DONNÉES SOURCES:

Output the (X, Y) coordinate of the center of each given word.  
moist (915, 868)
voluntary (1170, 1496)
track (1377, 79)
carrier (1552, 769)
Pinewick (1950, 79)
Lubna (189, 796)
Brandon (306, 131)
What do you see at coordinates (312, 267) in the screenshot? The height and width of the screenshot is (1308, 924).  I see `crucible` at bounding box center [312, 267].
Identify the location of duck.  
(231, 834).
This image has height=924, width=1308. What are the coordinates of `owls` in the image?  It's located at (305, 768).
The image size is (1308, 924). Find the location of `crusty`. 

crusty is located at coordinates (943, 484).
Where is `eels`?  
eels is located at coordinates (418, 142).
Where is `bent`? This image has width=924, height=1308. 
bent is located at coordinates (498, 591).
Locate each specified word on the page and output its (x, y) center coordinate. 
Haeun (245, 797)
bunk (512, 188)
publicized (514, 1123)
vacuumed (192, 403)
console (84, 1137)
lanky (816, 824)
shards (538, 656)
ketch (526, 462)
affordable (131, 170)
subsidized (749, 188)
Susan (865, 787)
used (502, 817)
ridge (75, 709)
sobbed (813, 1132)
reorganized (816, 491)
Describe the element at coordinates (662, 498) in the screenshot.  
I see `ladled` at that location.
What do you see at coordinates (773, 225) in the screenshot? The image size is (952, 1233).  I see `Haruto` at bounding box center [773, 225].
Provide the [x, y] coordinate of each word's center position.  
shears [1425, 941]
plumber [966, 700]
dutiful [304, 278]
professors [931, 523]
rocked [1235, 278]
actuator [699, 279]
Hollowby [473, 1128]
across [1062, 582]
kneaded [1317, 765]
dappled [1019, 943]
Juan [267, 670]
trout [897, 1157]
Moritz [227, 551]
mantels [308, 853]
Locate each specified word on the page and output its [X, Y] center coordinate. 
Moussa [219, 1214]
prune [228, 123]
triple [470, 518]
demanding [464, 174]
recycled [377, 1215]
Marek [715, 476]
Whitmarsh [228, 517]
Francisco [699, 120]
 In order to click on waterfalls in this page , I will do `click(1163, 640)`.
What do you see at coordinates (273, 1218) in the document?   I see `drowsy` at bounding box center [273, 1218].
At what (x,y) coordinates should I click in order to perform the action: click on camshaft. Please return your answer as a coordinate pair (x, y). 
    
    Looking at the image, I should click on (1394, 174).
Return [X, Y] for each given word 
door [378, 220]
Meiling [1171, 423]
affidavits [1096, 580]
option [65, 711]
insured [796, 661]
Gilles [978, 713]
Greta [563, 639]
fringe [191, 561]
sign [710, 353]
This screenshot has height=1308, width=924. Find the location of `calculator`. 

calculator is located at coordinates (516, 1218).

CONSIGNE: Substituez « snapshot » à « screenshot » dans toutes ces lignes et recopiez-les sans autre modification.

RÉPONSE FINALE:
Output the (X, Y) coordinate of the center of each given word.  
moist (915, 868)
voluntary (1170, 1496)
track (1377, 79)
carrier (1552, 769)
Pinewick (1950, 79)
Lubna (189, 796)
Brandon (306, 131)
What do you see at coordinates (312, 267) in the snapshot? The height and width of the snapshot is (1308, 924).  I see `crucible` at bounding box center [312, 267].
Identify the location of duck.  
(231, 834).
This image has height=924, width=1308. What are the coordinates of `owls` in the image?  It's located at (305, 768).
The image size is (1308, 924). Find the location of `crusty`. 

crusty is located at coordinates (943, 484).
Where is `eels`?  
eels is located at coordinates (418, 142).
Where is `bent`? This image has width=924, height=1308. 
bent is located at coordinates (498, 591).
Locate each specified word on the page and output its (x, y) center coordinate. 
Haeun (245, 797)
bunk (512, 188)
publicized (514, 1123)
vacuumed (192, 403)
console (84, 1137)
lanky (816, 824)
shards (538, 656)
ketch (526, 462)
affordable (131, 170)
subsidized (749, 188)
Susan (865, 787)
used (502, 817)
ridge (75, 709)
sobbed (813, 1132)
reorganized (816, 491)
Describe the element at coordinates (662, 498) in the snapshot.  
I see `ladled` at that location.
What do you see at coordinates (773, 225) in the snapshot? The image size is (952, 1233).  I see `Haruto` at bounding box center [773, 225].
Provide the [x, y] coordinate of each word's center position.  
shears [1425, 941]
plumber [966, 700]
dutiful [304, 278]
professors [931, 523]
rocked [1235, 278]
actuator [699, 279]
Hollowby [473, 1128]
across [1062, 582]
kneaded [1317, 765]
dappled [1019, 943]
Juan [267, 670]
trout [897, 1157]
Moritz [227, 551]
mantels [308, 853]
Locate each specified word on the page and output its [X, Y] center coordinate. 
Moussa [219, 1214]
prune [228, 123]
triple [470, 518]
demanding [464, 174]
recycled [377, 1215]
Marek [715, 476]
Whitmarsh [228, 517]
Francisco [699, 120]
 In order to click on waterfalls in this page , I will do `click(1163, 640)`.
What do you see at coordinates (273, 1218) in the document?   I see `drowsy` at bounding box center [273, 1218].
At what (x,y) coordinates should I click in order to perform the action: click on camshaft. Please return your answer as a coordinate pair (x, y). 
    
    Looking at the image, I should click on (1394, 174).
Return [X, Y] for each given word 
door [378, 220]
Meiling [1171, 423]
affidavits [1096, 580]
option [65, 711]
insured [796, 661]
Gilles [978, 713]
Greta [563, 639]
fringe [191, 561]
sign [710, 353]
This snapshot has height=1308, width=924. Find the location of `calculator`. 

calculator is located at coordinates (516, 1218).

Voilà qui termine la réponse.